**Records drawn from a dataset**
=== Begin Enclosure ===
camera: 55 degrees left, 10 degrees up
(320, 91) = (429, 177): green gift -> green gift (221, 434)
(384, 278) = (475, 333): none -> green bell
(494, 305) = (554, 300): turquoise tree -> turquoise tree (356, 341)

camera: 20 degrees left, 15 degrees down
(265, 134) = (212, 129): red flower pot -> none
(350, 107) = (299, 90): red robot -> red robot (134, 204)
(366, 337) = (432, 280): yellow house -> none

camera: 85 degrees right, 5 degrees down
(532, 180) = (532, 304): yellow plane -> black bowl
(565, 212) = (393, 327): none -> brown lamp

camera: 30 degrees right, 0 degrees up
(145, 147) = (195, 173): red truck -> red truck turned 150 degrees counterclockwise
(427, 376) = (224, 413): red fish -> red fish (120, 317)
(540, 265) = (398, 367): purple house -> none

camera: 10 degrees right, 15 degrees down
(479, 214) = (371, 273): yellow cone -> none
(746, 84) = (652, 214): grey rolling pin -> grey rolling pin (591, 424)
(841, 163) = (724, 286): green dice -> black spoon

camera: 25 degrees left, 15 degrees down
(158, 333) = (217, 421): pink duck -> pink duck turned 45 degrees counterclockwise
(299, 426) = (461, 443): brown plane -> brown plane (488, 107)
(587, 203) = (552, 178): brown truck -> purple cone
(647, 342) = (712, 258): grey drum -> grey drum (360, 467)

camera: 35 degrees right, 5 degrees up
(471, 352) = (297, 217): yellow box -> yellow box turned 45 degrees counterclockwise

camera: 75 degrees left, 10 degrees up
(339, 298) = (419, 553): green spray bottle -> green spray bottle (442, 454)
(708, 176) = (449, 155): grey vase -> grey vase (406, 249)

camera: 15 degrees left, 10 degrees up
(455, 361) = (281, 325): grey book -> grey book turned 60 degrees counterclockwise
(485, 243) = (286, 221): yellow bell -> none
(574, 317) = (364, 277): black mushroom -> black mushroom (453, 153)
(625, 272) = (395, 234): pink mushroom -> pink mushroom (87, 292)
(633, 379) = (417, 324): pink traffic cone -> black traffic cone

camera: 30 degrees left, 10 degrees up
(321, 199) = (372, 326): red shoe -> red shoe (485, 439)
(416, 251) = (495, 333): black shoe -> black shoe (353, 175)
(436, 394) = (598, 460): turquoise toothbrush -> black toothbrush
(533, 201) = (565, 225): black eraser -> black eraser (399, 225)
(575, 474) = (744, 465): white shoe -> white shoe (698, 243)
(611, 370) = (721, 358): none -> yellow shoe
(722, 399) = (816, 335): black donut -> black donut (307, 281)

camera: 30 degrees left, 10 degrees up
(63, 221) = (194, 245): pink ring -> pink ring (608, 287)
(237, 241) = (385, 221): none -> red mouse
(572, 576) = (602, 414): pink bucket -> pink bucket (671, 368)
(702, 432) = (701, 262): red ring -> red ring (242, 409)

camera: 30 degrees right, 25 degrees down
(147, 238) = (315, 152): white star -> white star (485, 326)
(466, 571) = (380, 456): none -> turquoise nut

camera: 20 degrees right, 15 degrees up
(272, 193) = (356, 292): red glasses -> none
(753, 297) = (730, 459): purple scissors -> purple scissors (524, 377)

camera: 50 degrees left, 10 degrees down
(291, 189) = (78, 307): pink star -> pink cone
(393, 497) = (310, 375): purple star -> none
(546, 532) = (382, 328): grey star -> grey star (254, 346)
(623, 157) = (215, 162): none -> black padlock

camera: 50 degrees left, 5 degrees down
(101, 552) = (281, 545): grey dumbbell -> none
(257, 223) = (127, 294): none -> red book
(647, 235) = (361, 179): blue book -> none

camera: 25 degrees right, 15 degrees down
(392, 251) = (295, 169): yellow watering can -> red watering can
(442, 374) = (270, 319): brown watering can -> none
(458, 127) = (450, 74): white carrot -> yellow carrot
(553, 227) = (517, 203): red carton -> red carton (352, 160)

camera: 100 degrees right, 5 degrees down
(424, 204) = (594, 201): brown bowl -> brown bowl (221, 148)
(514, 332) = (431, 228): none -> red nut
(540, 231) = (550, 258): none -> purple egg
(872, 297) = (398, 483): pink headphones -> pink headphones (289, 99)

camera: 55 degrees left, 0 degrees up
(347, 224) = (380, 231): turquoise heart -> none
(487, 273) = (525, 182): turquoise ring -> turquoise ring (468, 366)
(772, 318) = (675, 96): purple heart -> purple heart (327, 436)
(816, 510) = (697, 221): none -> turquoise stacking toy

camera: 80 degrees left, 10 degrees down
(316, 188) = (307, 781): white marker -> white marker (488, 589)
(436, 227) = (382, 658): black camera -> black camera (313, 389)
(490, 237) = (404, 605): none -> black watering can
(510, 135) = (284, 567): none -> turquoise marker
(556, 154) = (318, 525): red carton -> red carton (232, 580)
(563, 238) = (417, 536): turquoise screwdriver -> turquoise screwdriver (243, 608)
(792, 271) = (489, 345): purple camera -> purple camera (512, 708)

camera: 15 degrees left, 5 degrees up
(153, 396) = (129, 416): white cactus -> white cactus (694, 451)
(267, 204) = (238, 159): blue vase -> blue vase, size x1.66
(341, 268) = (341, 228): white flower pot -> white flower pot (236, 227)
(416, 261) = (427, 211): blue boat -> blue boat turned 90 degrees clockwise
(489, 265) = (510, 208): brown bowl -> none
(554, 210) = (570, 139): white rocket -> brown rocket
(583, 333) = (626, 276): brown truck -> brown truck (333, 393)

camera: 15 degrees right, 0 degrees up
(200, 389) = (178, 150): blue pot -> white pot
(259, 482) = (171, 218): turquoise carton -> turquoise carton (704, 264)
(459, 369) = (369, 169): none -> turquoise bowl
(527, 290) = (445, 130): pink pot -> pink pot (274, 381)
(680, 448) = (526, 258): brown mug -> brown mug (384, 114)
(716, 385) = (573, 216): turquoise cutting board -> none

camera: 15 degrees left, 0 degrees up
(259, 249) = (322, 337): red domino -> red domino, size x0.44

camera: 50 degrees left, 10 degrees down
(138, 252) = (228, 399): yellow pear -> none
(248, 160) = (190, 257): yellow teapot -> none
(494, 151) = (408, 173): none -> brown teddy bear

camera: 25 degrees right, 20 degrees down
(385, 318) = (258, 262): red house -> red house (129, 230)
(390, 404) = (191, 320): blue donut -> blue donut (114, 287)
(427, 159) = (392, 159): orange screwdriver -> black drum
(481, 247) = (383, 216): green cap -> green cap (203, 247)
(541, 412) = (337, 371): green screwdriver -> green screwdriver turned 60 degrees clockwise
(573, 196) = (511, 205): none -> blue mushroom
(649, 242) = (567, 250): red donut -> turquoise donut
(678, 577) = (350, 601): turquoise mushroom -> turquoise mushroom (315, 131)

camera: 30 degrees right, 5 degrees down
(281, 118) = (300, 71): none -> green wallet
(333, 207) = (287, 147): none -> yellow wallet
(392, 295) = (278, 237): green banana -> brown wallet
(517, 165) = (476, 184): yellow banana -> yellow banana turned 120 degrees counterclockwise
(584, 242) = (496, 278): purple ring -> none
=== End Enclosure ===
**WHAT TO PRODUCE**
From the first line of the records above down to the line containing "(532, 180) = (532, 304): yellow", repeat each line exactly as written. Include both of those lines and add nothing.

**WRITTEN ANSWER**
camera: 55 degrees left, 10 degrees up
(320, 91) = (429, 177): green gift -> green gift (221, 434)
(384, 278) = (475, 333): none -> green bell
(494, 305) = (554, 300): turquoise tree -> turquoise tree (356, 341)

camera: 20 degrees left, 15 degrees down
(265, 134) = (212, 129): red flower pot -> none
(350, 107) = (299, 90): red robot -> red robot (134, 204)
(366, 337) = (432, 280): yellow house -> none

camera: 85 degrees right, 5 degrees down
(532, 180) = (532, 304): yellow plane -> black bowl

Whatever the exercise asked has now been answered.